--- Data extracts Enclosed Below ---

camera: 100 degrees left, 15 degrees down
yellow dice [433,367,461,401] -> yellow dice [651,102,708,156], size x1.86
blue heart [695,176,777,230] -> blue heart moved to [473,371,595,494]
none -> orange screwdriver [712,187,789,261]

--- End of Enclosed Data extracts ---
--- Data extracts Enclosed Below ---

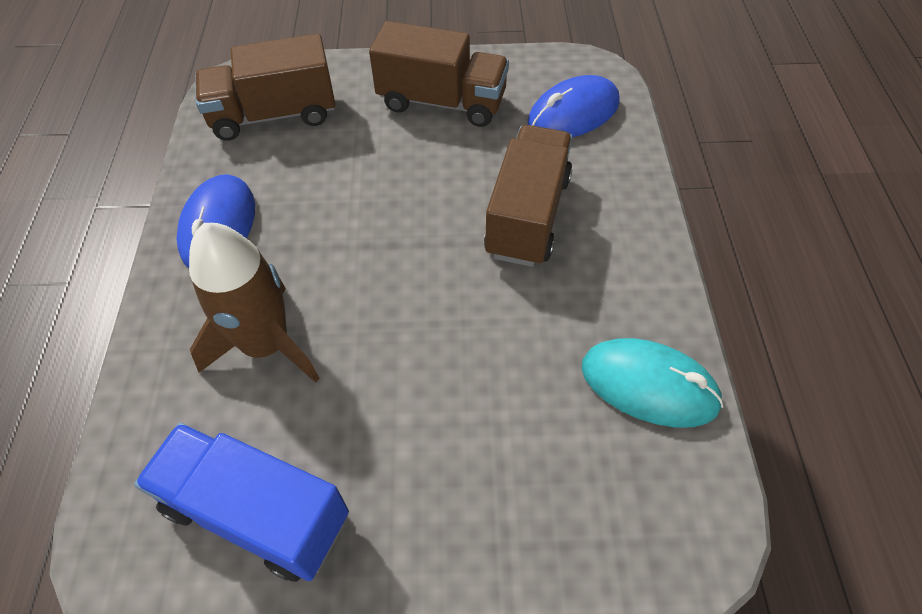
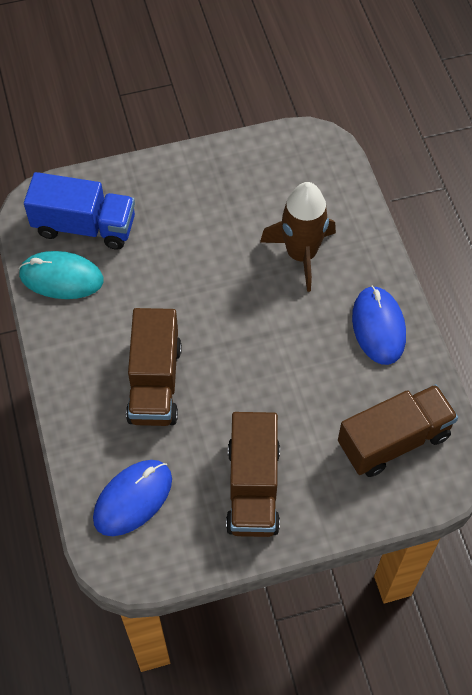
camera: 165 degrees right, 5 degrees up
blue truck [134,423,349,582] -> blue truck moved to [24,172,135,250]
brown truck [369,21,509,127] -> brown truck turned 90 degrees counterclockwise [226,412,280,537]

--- End of Enclosed Data extracts ---
--- Data extracts Enclosed Below ---

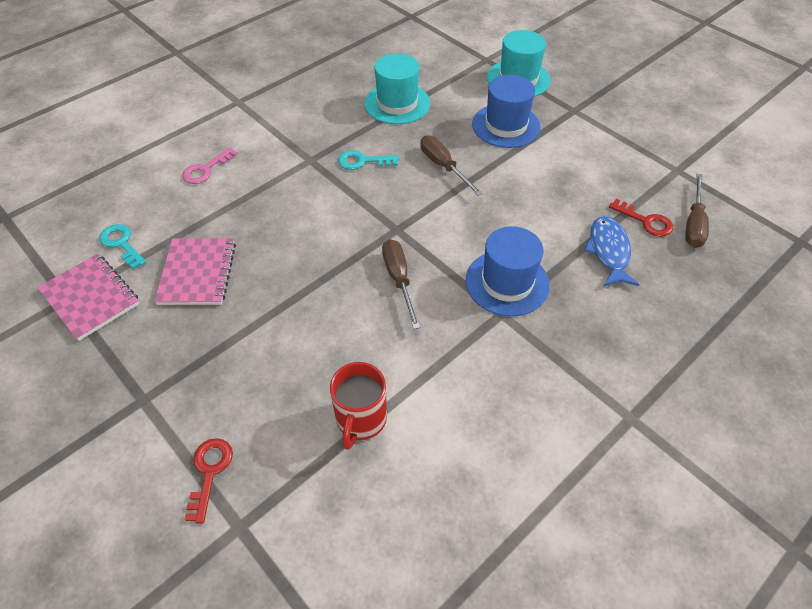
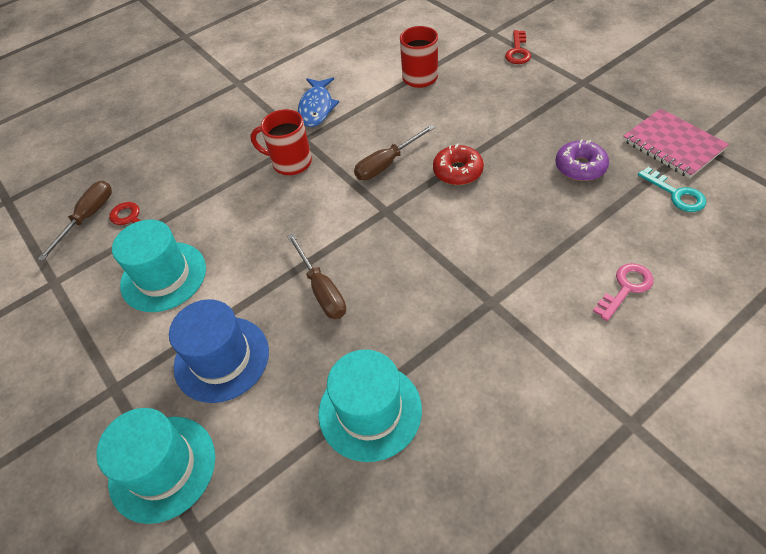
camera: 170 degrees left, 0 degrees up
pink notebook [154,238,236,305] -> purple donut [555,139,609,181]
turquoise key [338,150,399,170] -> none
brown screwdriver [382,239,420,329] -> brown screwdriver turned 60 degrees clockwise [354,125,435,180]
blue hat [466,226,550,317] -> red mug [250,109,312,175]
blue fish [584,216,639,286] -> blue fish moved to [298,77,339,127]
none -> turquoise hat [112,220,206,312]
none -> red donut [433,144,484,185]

--- End of Enclosed Data extracts ---

Assignment -> Your answer should be the lines of the listing above between the line holding "camera: 100 degrees left, 15 degrees down" and the line holding "none -> orange screwdriver [712,187,789,261]", inclusive, restated word for word and alone.

Exercise solution ->
camera: 100 degrees left, 15 degrees down
yellow dice [433,367,461,401] -> yellow dice [651,102,708,156], size x1.86
blue heart [695,176,777,230] -> blue heart moved to [473,371,595,494]
none -> orange screwdriver [712,187,789,261]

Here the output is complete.